[[ GIVEN DATA, beginning ]]

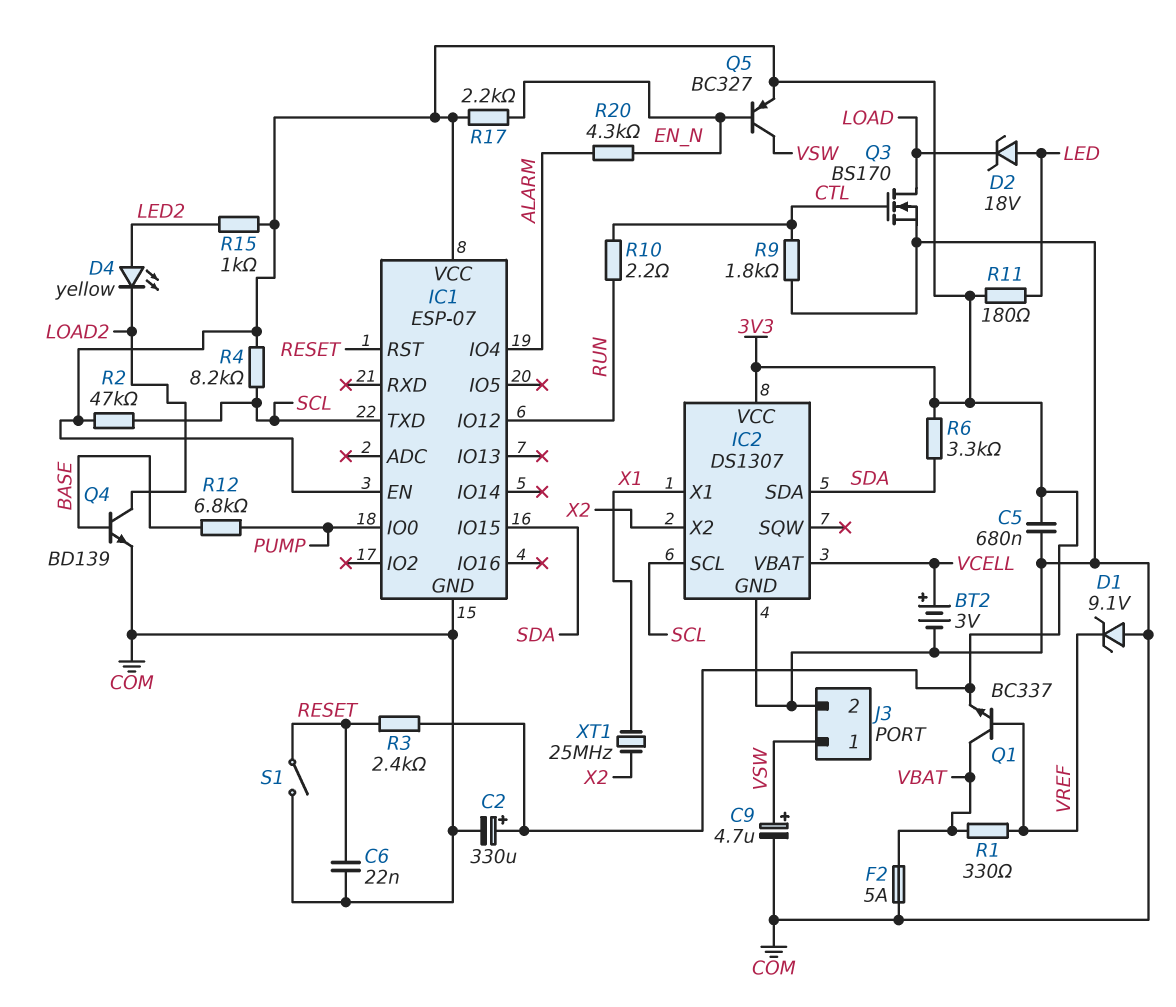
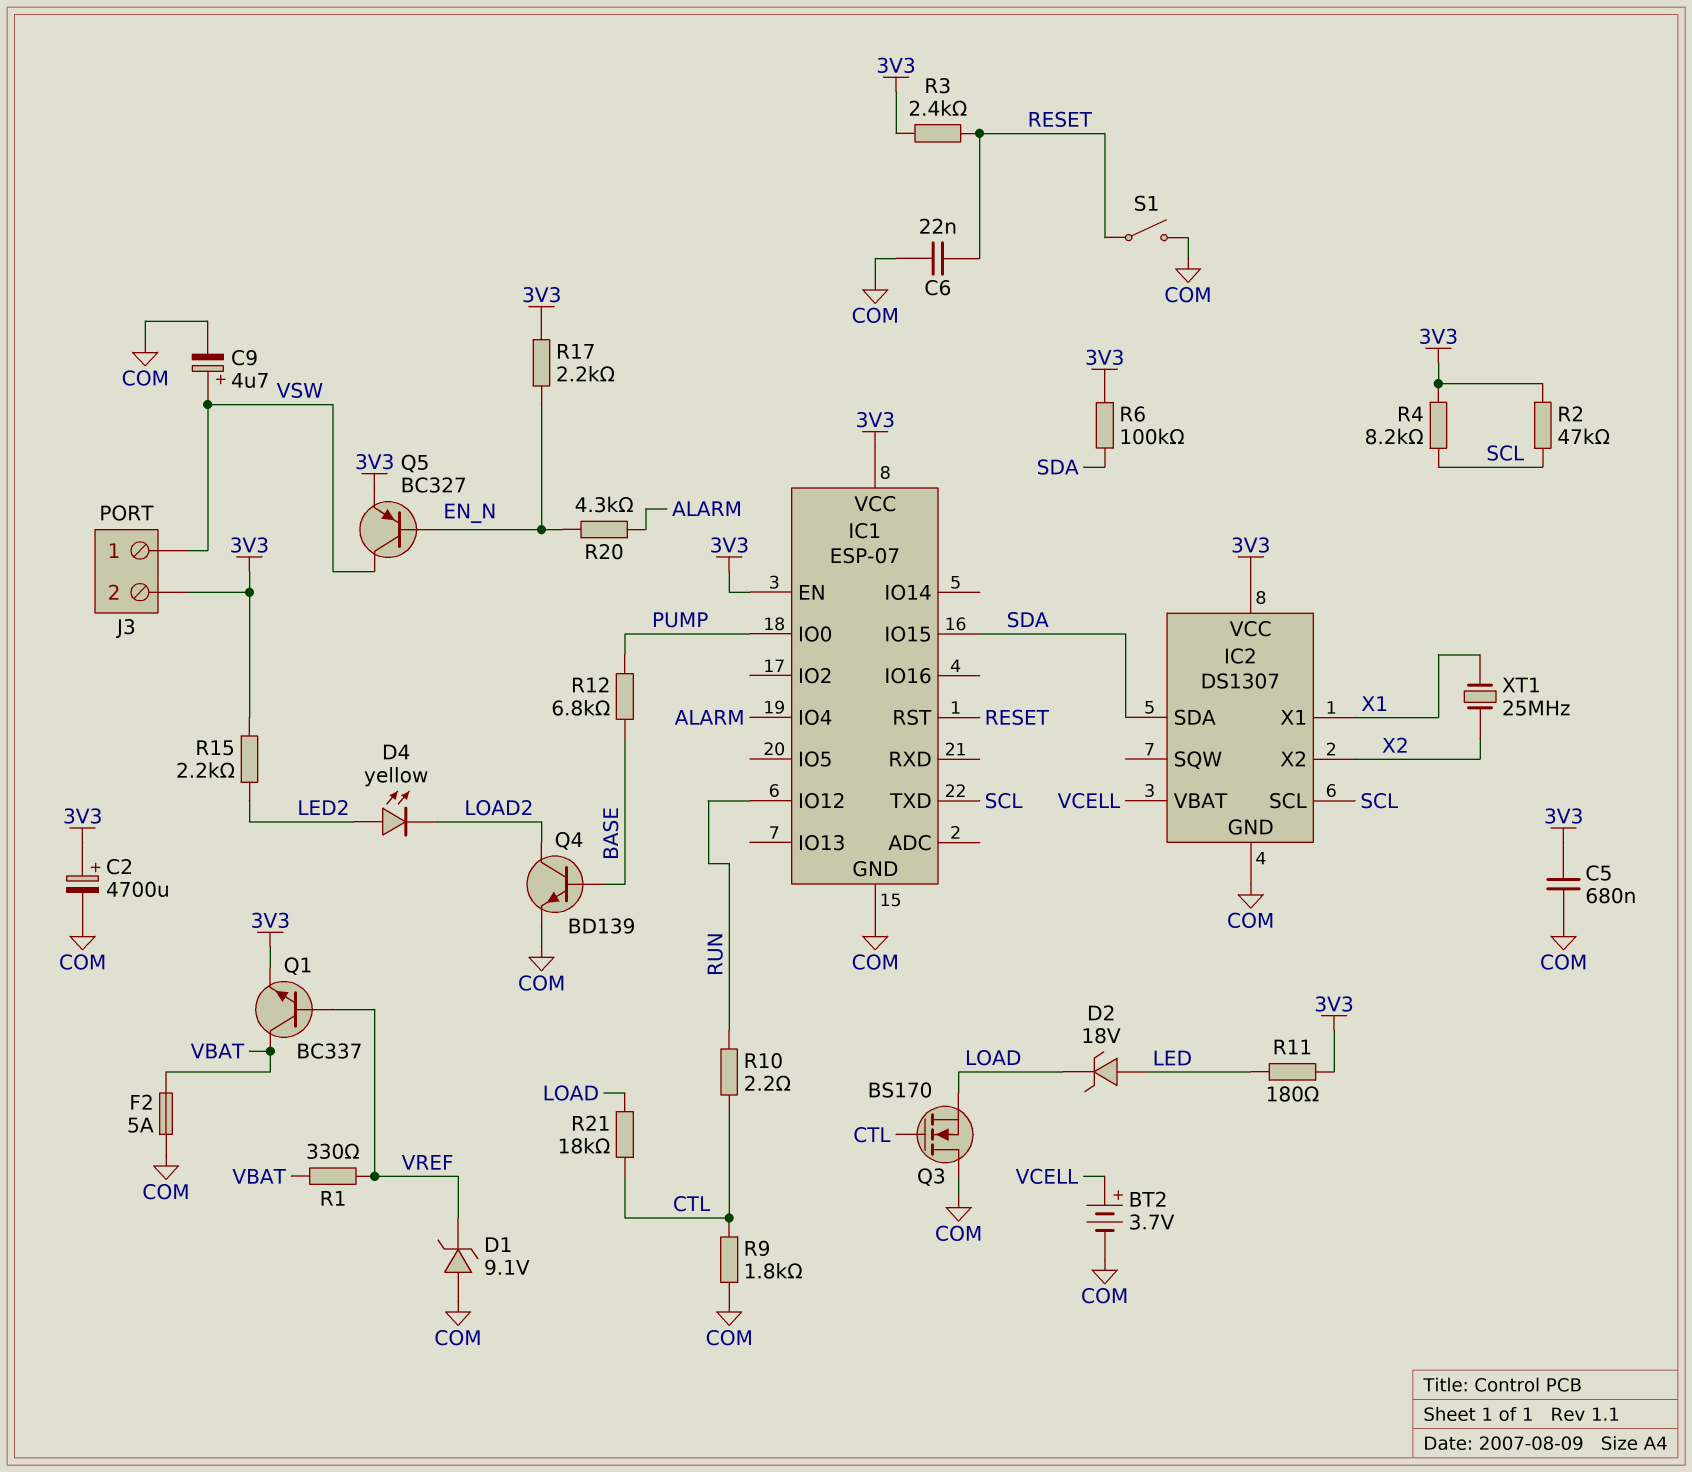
BT2: 3V (plus VCELL, minus COM) -> 3.7V (plus VCELL, minus COM)
C2: 330uF (plus 3V3, minus COM) -> 4700uF (plus 3V3, minus COM)
J3 pin 2: COM -> 3V3
Q3: NMOS BS170 (G CTL, D LOAD, S COM) -> NMOS BS170 (G CTL, D COM, S LOAD)
R6: 3.3k (3V3, SDA) -> 100k (3V3, SDA)
R15: 1k (3V3, LED2) -> 2.2k (3V3, LED2)
R21: none -> 18k (CTL, LOAD)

[[ GIVEN DATA, end ]]

ACTIVITY: Scan the listing for the string "minus", then copy every line where it appears.

EXPECTED ANSWER:
BT2: 3V (plus VCELL, minus COM) -> 3.7V (plus VCELL, minus COM)
C2: 330uF (plus 3V3, minus COM) -> 4700uF (plus 3V3, minus COM)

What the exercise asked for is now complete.